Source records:
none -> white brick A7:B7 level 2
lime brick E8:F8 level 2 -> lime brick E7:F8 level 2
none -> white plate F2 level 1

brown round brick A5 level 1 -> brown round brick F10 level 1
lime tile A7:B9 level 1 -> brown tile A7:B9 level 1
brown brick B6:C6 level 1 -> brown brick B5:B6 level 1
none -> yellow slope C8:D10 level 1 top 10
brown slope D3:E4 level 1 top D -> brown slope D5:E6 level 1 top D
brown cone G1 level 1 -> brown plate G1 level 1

---

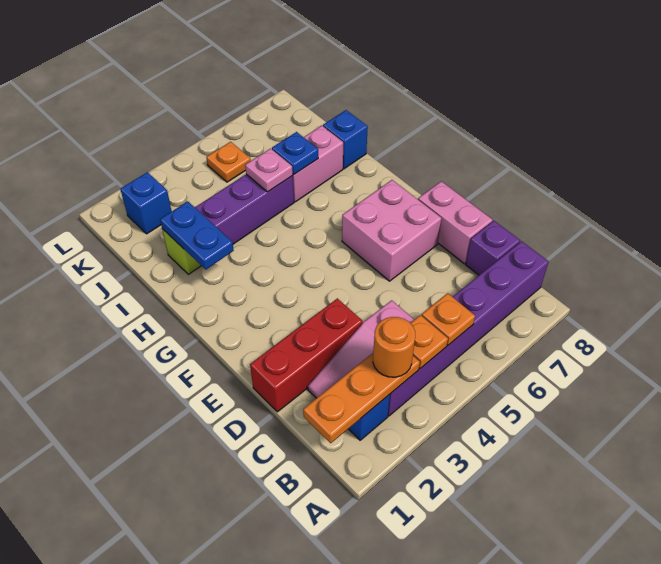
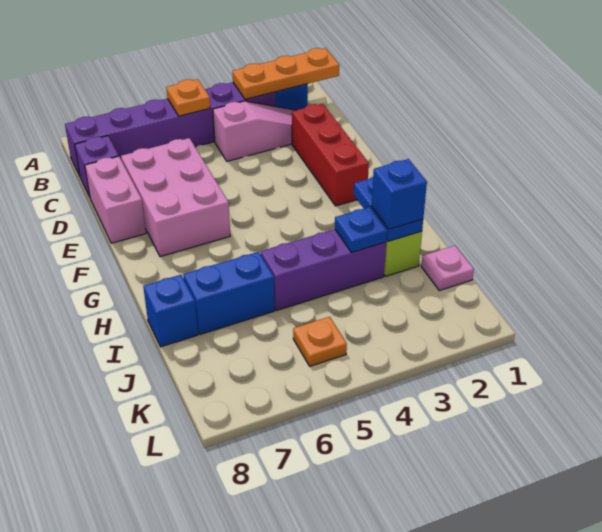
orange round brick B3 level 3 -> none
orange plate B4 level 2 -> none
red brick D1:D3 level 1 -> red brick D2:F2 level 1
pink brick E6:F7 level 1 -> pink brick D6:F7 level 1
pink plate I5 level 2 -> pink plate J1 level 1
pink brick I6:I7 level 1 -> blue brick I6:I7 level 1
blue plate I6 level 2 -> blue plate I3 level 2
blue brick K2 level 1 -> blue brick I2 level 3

- [Exercise instructions]
Give back, word for word, only the lines above from the line holding "brown round brick A5" to the line holding "brown cone G1", both included.

- [Your solution]
brown round brick A5 level 1 -> brown round brick F10 level 1
lime tile A7:B9 level 1 -> brown tile A7:B9 level 1
brown brick B6:C6 level 1 -> brown brick B5:B6 level 1
none -> yellow slope C8:D10 level 1 top 10
brown slope D3:E4 level 1 top D -> brown slope D5:E6 level 1 top D
brown cone G1 level 1 -> brown plate G1 level 1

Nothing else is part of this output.